Dataset excerpts
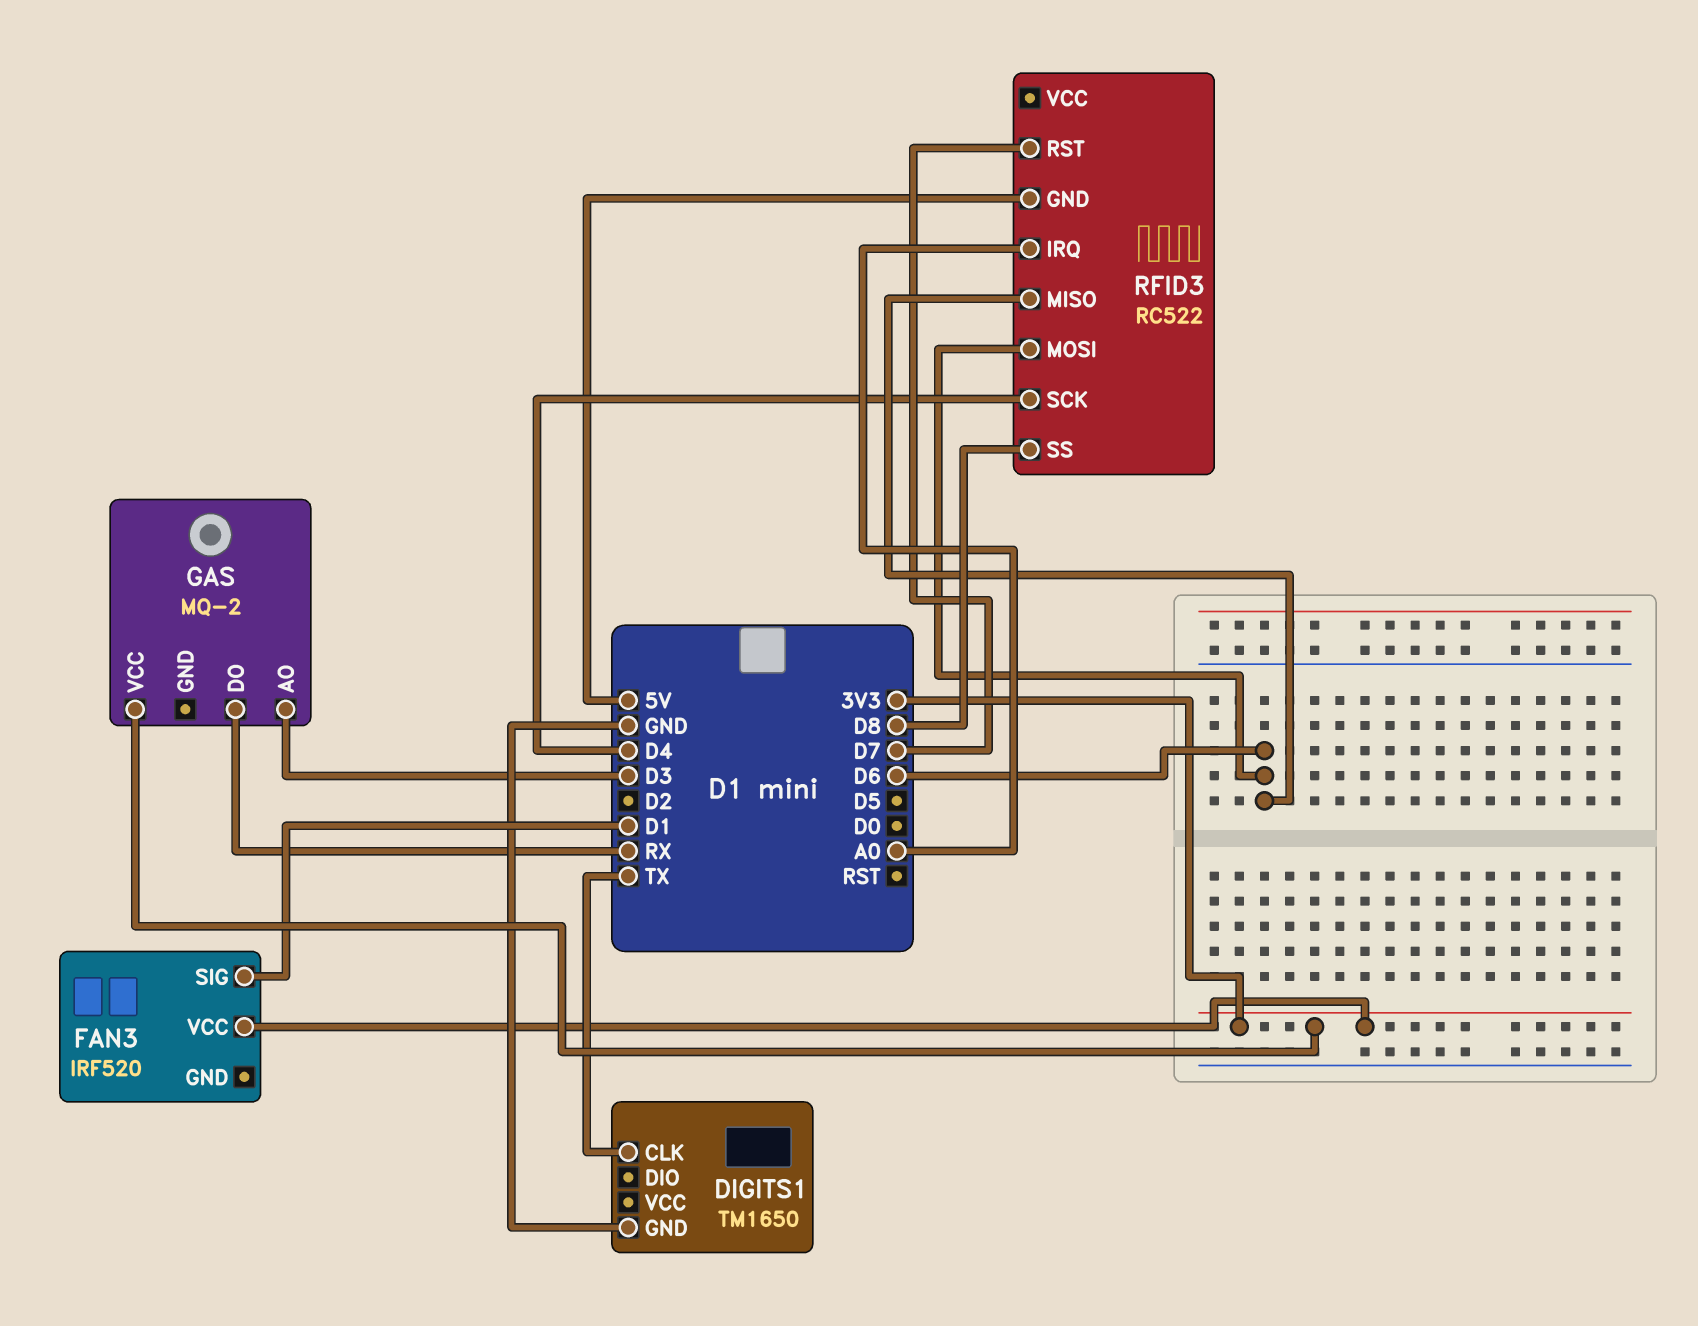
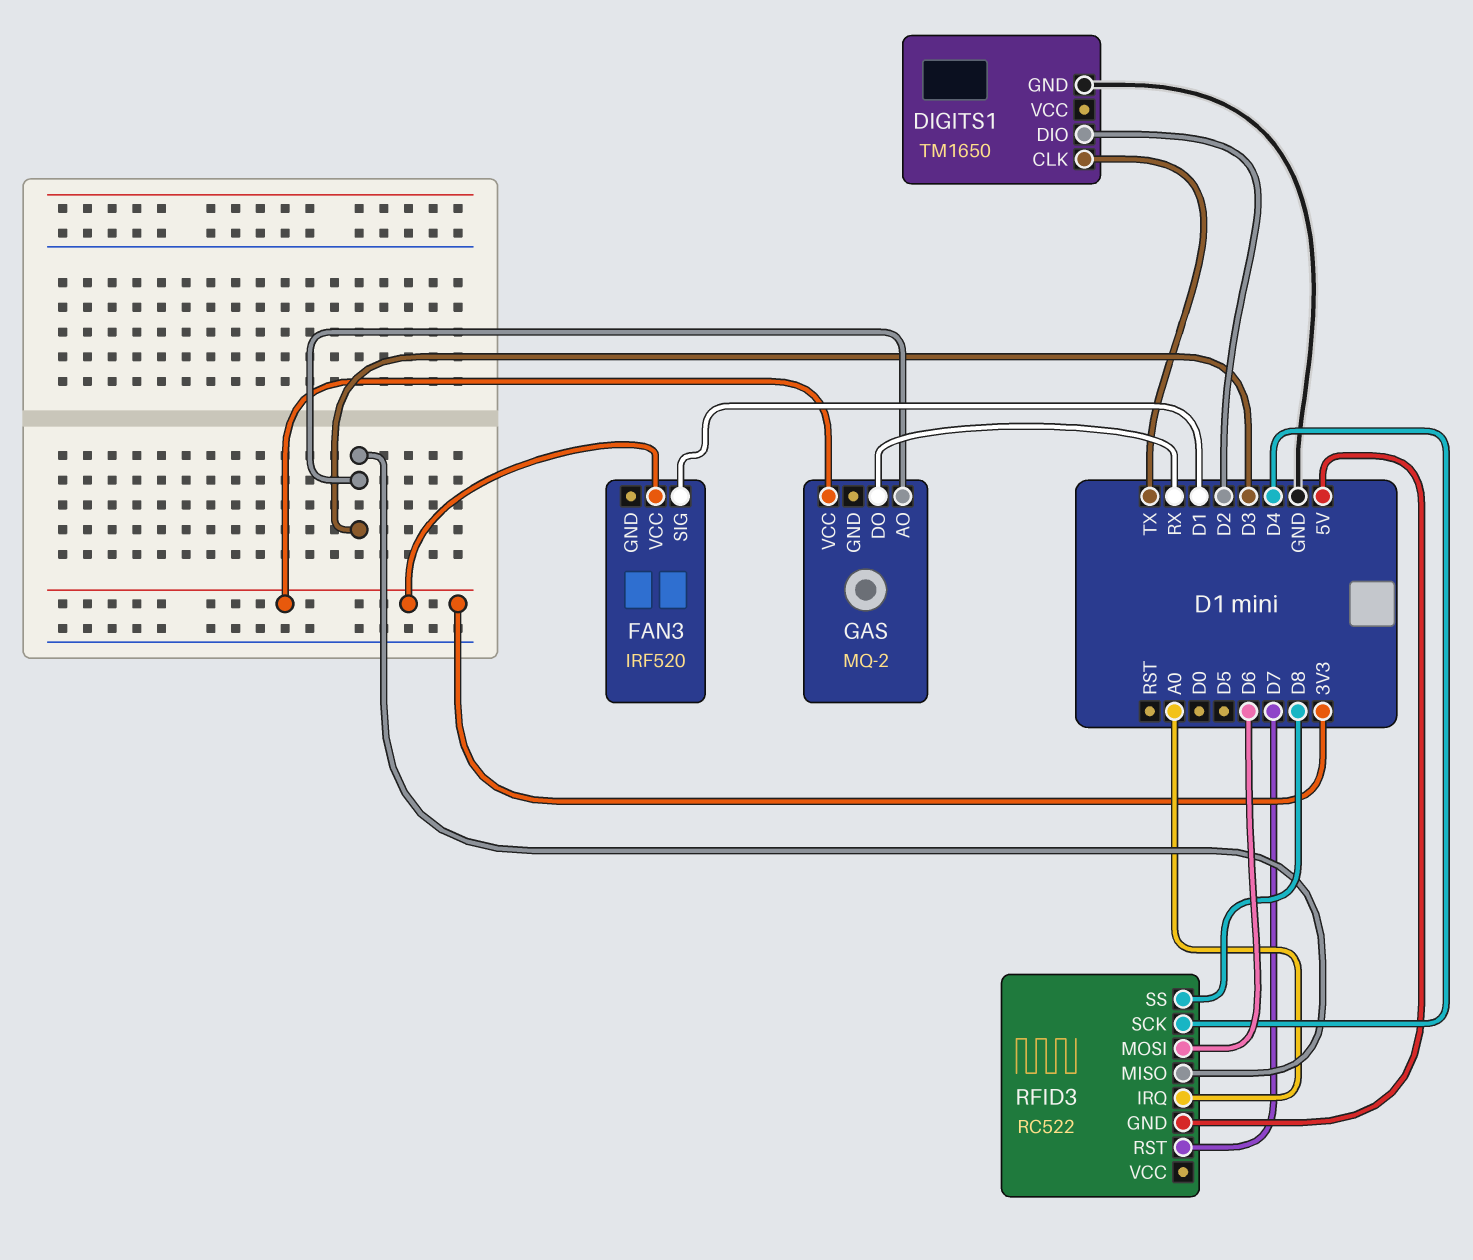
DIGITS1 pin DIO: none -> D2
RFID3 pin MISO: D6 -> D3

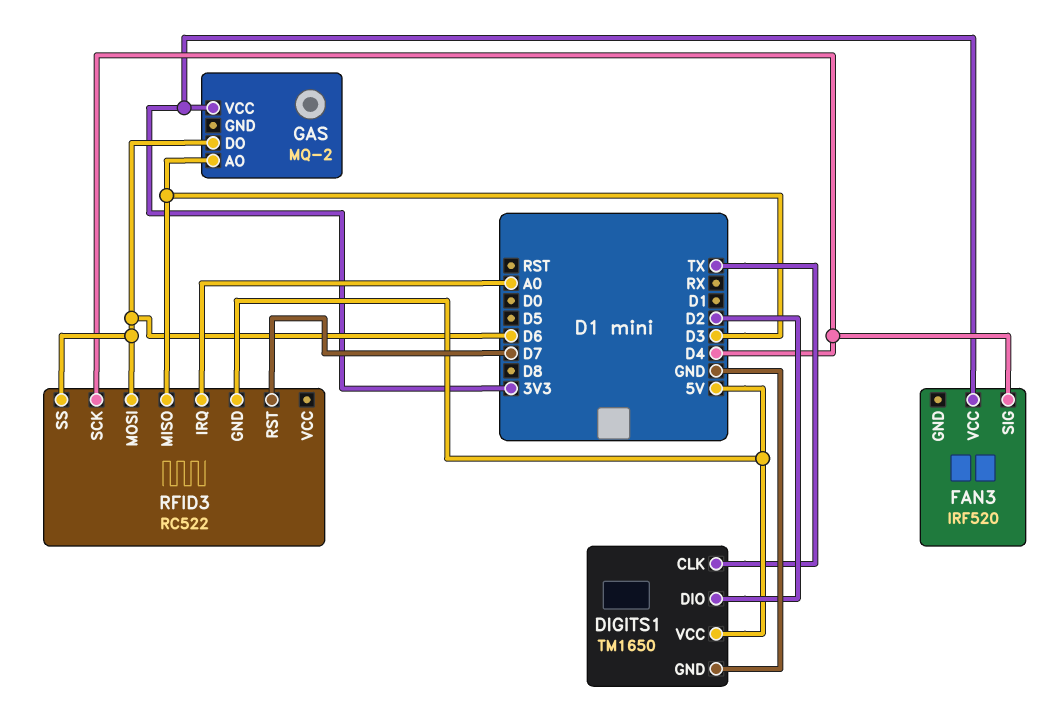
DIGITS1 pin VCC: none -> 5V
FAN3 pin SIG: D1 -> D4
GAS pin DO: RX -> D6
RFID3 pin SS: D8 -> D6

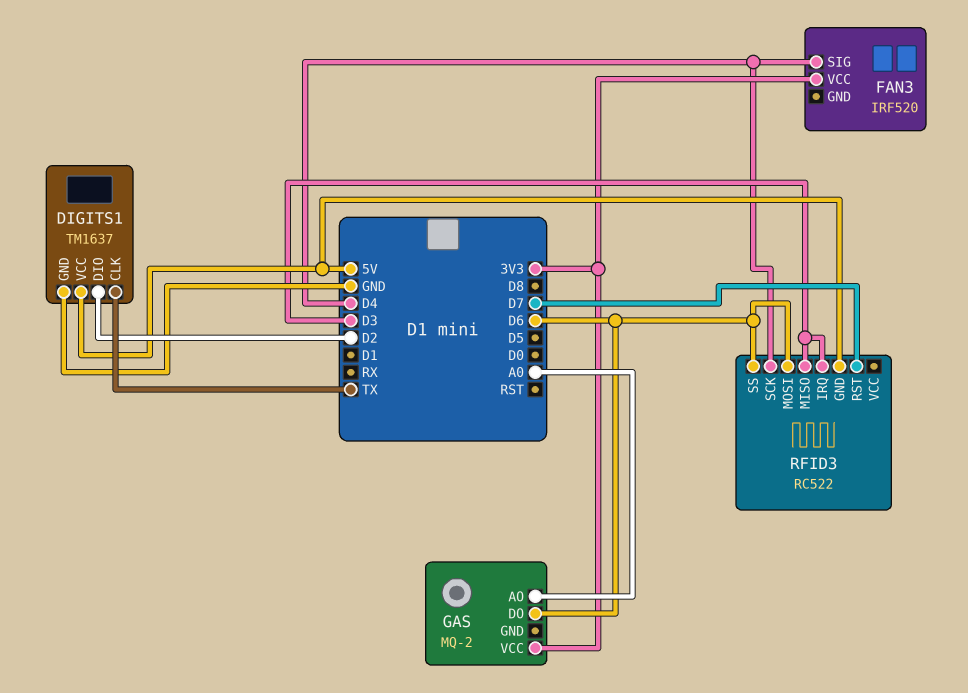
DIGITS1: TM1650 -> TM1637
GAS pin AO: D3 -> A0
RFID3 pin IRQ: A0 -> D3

EXERCISE OBJECTIVE: Take the entries above and restate them word for word, minus their images.

SOLUTION TO THIS PROBLEM:
DIGITS1 pin DIO: none -> D2
RFID3 pin MISO: D6 -> D3

DIGITS1 pin VCC: none -> 5V
FAN3 pin SIG: D1 -> D4
GAS pin DO: RX -> D6
RFID3 pin SS: D8 -> D6

DIGITS1: TM1650 -> TM1637
GAS pin AO: D3 -> A0
RFID3 pin IRQ: A0 -> D3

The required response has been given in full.